* Task statement *
The listing must be copied out in full and exactly; no images go with it.

* Information supplied *
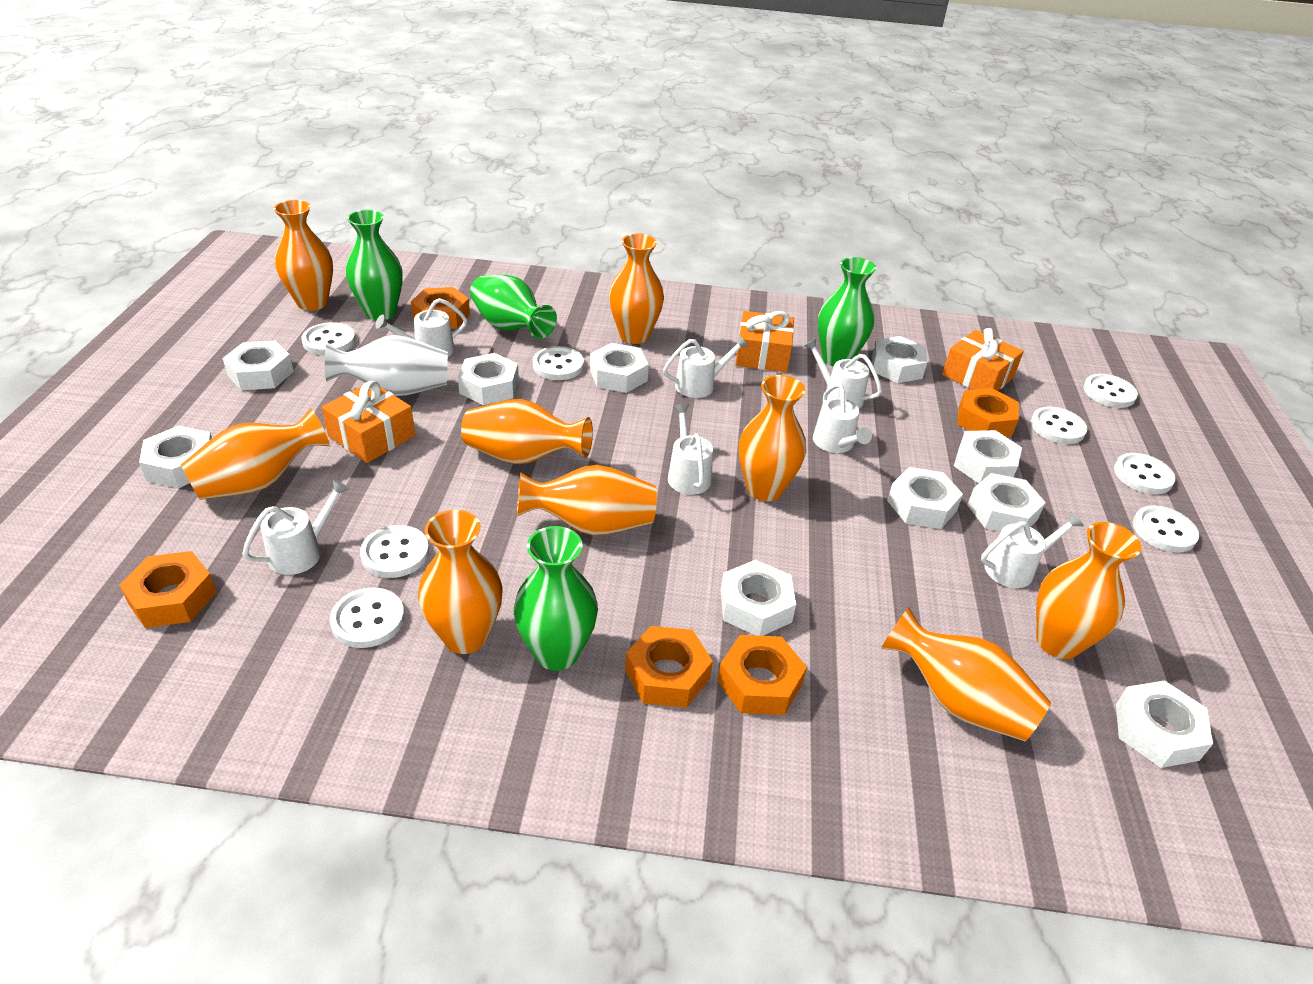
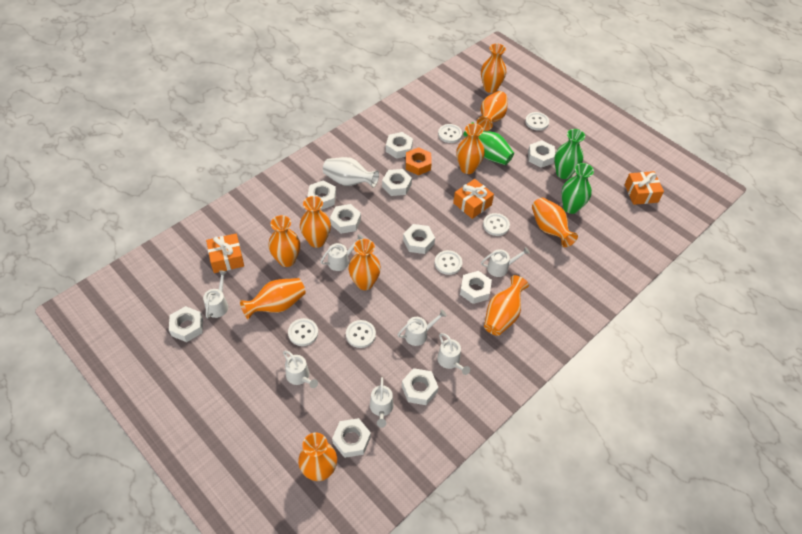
green vase: 4 -> 3
orange nut: 5 -> 1
orange vase: 9 -> 10
white button: 8 -> 6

* Answer box *
green vase: 4 -> 3
orange nut: 5 -> 1
orange vase: 9 -> 10
white button: 8 -> 6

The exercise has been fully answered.